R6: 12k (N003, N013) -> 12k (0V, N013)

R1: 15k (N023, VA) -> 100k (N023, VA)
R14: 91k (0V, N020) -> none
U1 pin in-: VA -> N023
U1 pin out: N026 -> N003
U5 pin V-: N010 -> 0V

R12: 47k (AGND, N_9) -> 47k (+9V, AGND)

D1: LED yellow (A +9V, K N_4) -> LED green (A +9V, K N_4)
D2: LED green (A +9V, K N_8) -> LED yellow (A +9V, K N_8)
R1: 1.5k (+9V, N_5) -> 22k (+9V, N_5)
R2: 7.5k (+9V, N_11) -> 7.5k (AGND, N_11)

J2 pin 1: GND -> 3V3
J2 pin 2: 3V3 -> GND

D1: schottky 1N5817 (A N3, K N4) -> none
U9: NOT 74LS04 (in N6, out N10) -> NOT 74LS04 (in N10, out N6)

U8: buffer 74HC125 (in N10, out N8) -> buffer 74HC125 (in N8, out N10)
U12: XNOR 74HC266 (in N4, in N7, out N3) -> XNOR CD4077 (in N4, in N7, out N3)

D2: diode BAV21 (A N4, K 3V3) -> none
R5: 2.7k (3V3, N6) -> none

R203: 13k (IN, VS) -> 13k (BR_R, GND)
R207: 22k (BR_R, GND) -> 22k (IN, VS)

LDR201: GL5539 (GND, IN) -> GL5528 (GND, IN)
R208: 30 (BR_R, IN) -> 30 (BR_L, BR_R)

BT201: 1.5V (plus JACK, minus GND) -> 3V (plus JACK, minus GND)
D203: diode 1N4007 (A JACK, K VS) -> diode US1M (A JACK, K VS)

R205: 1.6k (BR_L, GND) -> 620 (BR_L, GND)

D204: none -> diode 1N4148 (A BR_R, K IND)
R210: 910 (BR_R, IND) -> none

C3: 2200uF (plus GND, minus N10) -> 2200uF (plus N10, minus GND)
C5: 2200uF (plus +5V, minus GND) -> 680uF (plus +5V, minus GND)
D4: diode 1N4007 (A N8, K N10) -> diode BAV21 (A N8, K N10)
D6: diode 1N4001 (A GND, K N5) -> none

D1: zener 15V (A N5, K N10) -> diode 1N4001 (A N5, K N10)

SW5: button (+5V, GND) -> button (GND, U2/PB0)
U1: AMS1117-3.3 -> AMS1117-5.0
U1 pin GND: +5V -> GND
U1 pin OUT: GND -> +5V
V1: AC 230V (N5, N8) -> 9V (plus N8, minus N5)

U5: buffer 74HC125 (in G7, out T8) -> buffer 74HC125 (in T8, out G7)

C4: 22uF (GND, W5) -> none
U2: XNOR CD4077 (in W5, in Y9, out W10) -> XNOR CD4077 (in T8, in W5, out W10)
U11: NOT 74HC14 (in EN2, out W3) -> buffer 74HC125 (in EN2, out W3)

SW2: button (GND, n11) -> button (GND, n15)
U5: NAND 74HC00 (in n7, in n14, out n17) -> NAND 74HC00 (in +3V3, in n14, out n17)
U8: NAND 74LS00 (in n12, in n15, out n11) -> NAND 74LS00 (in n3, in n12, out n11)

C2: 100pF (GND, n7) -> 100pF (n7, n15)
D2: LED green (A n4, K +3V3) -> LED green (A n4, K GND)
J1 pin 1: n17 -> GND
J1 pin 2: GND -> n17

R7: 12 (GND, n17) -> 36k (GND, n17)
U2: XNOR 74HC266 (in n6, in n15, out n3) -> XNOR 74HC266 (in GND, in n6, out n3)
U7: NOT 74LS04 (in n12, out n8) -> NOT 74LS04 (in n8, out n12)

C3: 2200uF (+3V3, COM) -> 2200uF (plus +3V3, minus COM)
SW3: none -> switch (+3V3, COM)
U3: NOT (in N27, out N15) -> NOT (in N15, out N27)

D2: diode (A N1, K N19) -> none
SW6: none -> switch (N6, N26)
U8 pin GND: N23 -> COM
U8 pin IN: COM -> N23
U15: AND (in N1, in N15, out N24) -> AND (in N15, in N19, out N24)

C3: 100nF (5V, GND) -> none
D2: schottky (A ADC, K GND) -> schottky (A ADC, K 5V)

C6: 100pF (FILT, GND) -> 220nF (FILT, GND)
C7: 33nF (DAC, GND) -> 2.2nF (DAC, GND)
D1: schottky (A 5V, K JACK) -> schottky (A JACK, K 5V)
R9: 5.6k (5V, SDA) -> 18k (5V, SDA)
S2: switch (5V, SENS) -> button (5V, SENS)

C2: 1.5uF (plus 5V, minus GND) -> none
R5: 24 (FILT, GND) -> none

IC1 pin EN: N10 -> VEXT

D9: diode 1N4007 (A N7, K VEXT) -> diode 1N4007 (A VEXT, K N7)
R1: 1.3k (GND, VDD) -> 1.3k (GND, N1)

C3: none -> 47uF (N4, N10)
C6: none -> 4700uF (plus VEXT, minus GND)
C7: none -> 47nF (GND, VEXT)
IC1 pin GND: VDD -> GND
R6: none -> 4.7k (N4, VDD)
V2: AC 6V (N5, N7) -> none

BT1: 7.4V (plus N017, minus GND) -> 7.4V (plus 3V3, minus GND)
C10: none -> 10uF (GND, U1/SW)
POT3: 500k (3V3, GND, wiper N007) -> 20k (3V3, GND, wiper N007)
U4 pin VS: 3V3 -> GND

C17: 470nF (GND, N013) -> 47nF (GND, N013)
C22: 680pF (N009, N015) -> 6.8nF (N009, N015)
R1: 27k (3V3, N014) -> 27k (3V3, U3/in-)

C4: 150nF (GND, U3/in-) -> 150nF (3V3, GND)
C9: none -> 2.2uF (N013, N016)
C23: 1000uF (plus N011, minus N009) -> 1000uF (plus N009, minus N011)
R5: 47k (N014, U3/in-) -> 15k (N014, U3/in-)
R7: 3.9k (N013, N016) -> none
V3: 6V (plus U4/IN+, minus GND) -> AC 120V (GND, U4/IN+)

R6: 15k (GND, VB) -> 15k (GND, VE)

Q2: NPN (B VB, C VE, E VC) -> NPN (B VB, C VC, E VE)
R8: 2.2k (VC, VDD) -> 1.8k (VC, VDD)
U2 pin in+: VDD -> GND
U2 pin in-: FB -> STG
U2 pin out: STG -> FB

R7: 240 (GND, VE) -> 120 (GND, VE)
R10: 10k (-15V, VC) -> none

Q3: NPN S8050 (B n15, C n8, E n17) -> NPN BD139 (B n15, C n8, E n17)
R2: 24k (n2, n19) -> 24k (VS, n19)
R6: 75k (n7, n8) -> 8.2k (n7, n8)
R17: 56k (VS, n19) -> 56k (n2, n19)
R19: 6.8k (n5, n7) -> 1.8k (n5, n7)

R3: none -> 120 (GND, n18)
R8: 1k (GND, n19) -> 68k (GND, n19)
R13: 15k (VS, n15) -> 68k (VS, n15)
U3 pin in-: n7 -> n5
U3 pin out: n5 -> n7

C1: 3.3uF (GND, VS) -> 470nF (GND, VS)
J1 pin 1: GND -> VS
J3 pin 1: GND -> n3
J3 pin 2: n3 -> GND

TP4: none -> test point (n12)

▶ [EXERCISE BRIEF]: Repeat the data in its entirety, character for character.

▶ [FINAL ANSWER]:
R6: 12k (N003, N013) -> 12k (0V, N013)

R1: 15k (N023, VA) -> 100k (N023, VA)
R14: 91k (0V, N020) -> none
U1 pin in-: VA -> N023
U1 pin out: N026 -> N003
U5 pin V-: N010 -> 0V

R12: 47k (AGND, N_9) -> 47k (+9V, AGND)

D1: LED yellow (A +9V, K N_4) -> LED green (A +9V, K N_4)
D2: LED green (A +9V, K N_8) -> LED yellow (A +9V, K N_8)
R1: 1.5k (+9V, N_5) -> 22k (+9V, N_5)
R2: 7.5k (+9V, N_11) -> 7.5k (AGND, N_11)

J2 pin 1: GND -> 3V3
J2 pin 2: 3V3 -> GND

D1: schottky 1N5817 (A N3, K N4) -> none
U9: NOT 74LS04 (in N6, out N10) -> NOT 74LS04 (in N10, out N6)

U8: buffer 74HC125 (in N10, out N8) -> buffer 74HC125 (in N8, out N10)
U12: XNOR 74HC266 (in N4, in N7, out N3) -> XNOR CD4077 (in N4, in N7, out N3)

D2: diode BAV21 (A N4, K 3V3) -> none
R5: 2.7k (3V3, N6) -> none

R203: 13k (IN, VS) -> 13k (BR_R, GND)
R207: 22k (BR_R, GND) -> 22k (IN, VS)

LDR201: GL5539 (GND, IN) -> GL5528 (GND, IN)
R208: 30 (BR_R, IN) -> 30 (BR_L, BR_R)

BT201: 1.5V (plus JACK, minus GND) -> 3V (plus JACK, minus GND)
D203: diode 1N4007 (A JACK, K VS) -> diode US1M (A JACK, K VS)

R205: 1.6k (BR_L, GND) -> 620 (BR_L, GND)

D204: none -> diode 1N4148 (A BR_R, K IND)
R210: 910 (BR_R, IND) -> none

C3: 2200uF (plus GND, minus N10) -> 2200uF (plus N10, minus GND)
C5: 2200uF (plus +5V, minus GND) -> 680uF (plus +5V, minus GND)
D4: diode 1N4007 (A N8, K N10) -> diode BAV21 (A N8, K N10)
D6: diode 1N4001 (A GND, K N5) -> none

D1: zener 15V (A N5, K N10) -> diode 1N4001 (A N5, K N10)

SW5: button (+5V, GND) -> button (GND, U2/PB0)
U1: AMS1117-3.3 -> AMS1117-5.0
U1 pin GND: +5V -> GND
U1 pin OUT: GND -> +5V
V1: AC 230V (N5, N8) -> 9V (plus N8, minus N5)

U5: buffer 74HC125 (in G7, out T8) -> buffer 74HC125 (in T8, out G7)

C4: 22uF (GND, W5) -> none
U2: XNOR CD4077 (in W5, in Y9, out W10) -> XNOR CD4077 (in T8, in W5, out W10)
U11: NOT 74HC14 (in EN2, out W3) -> buffer 74HC125 (in EN2, out W3)

SW2: button (GND, n11) -> button (GND, n15)
U5: NAND 74HC00 (in n7, in n14, out n17) -> NAND 74HC00 (in +3V3, in n14, out n17)
U8: NAND 74LS00 (in n12, in n15, out n11) -> NAND 74LS00 (in n3, in n12, out n11)

C2: 100pF (GND, n7) -> 100pF (n7, n15)
D2: LED green (A n4, K +3V3) -> LED green (A n4, K GND)
J1 pin 1: n17 -> GND
J1 pin 2: GND -> n17

R7: 12 (GND, n17) -> 36k (GND, n17)
U2: XNOR 74HC266 (in n6, in n15, out n3) -> XNOR 74HC266 (in GND, in n6, out n3)
U7: NOT 74LS04 (in n12, out n8) -> NOT 74LS04 (in n8, out n12)

C3: 2200uF (+3V3, COM) -> 2200uF (plus +3V3, minus COM)
SW3: none -> switch (+3V3, COM)
U3: NOT (in N27, out N15) -> NOT (in N15, out N27)

D2: diode (A N1, K N19) -> none
SW6: none -> switch (N6, N26)
U8 pin GND: N23 -> COM
U8 pin IN: COM -> N23
U15: AND (in N1, in N15, out N24) -> AND (in N15, in N19, out N24)

C3: 100nF (5V, GND) -> none
D2: schottky (A ADC, K GND) -> schottky (A ADC, K 5V)

C6: 100pF (FILT, GND) -> 220nF (FILT, GND)
C7: 33nF (DAC, GND) -> 2.2nF (DAC, GND)
D1: schottky (A 5V, K JACK) -> schottky (A JACK, K 5V)
R9: 5.6k (5V, SDA) -> 18k (5V, SDA)
S2: switch (5V, SENS) -> button (5V, SENS)

C2: 1.5uF (plus 5V, minus GND) -> none
R5: 24 (FILT, GND) -> none

IC1 pin EN: N10 -> VEXT

D9: diode 1N4007 (A N7, K VEXT) -> diode 1N4007 (A VEXT, K N7)
R1: 1.3k (GND, VDD) -> 1.3k (GND, N1)

C3: none -> 47uF (N4, N10)
C6: none -> 4700uF (plus VEXT, minus GND)
C7: none -> 47nF (GND, VEXT)
IC1 pin GND: VDD -> GND
R6: none -> 4.7k (N4, VDD)
V2: AC 6V (N5, N7) -> none

BT1: 7.4V (plus N017, minus GND) -> 7.4V (plus 3V3, minus GND)
C10: none -> 10uF (GND, U1/SW)
POT3: 500k (3V3, GND, wiper N007) -> 20k (3V3, GND, wiper N007)
U4 pin VS: 3V3 -> GND

C17: 470nF (GND, N013) -> 47nF (GND, N013)
C22: 680pF (N009, N015) -> 6.8nF (N009, N015)
R1: 27k (3V3, N014) -> 27k (3V3, U3/in-)

C4: 150nF (GND, U3/in-) -> 150nF (3V3, GND)
C9: none -> 2.2uF (N013, N016)
C23: 1000uF (plus N011, minus N009) -> 1000uF (plus N009, minus N011)
R5: 47k (N014, U3/in-) -> 15k (N014, U3/in-)
R7: 3.9k (N013, N016) -> none
V3: 6V (plus U4/IN+, minus GND) -> AC 120V (GND, U4/IN+)

R6: 15k (GND, VB) -> 15k (GND, VE)

Q2: NPN (B VB, C VE, E VC) -> NPN (B VB, C VC, E VE)
R8: 2.2k (VC, VDD) -> 1.8k (VC, VDD)
U2 pin in+: VDD -> GND
U2 pin in-: FB -> STG
U2 pin out: STG -> FB

R7: 240 (GND, VE) -> 120 (GND, VE)
R10: 10k (-15V, VC) -> none

Q3: NPN S8050 (B n15, C n8, E n17) -> NPN BD139 (B n15, C n8, E n17)
R2: 24k (n2, n19) -> 24k (VS, n19)
R6: 75k (n7, n8) -> 8.2k (n7, n8)
R17: 56k (VS, n19) -> 56k (n2, n19)
R19: 6.8k (n5, n7) -> 1.8k (n5, n7)

R3: none -> 120 (GND, n18)
R8: 1k (GND, n19) -> 68k (GND, n19)
R13: 15k (VS, n15) -> 68k (VS, n15)
U3 pin in-: n7 -> n5
U3 pin out: n5 -> n7

C1: 3.3uF (GND, VS) -> 470nF (GND, VS)
J1 pin 1: GND -> VS
J3 pin 1: GND -> n3
J3 pin 2: n3 -> GND

TP4: none -> test point (n12)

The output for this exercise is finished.